Find every line below where the string "stacking" shows up, and copy those lines.
┌──
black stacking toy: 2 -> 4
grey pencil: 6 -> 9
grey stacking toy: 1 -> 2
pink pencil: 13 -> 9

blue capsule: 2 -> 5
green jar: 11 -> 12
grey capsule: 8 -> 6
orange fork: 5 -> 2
└──
» **RESPONSE TO THIS TASK**:
black stacking toy: 2 -> 4
grey stacking toy: 1 -> 2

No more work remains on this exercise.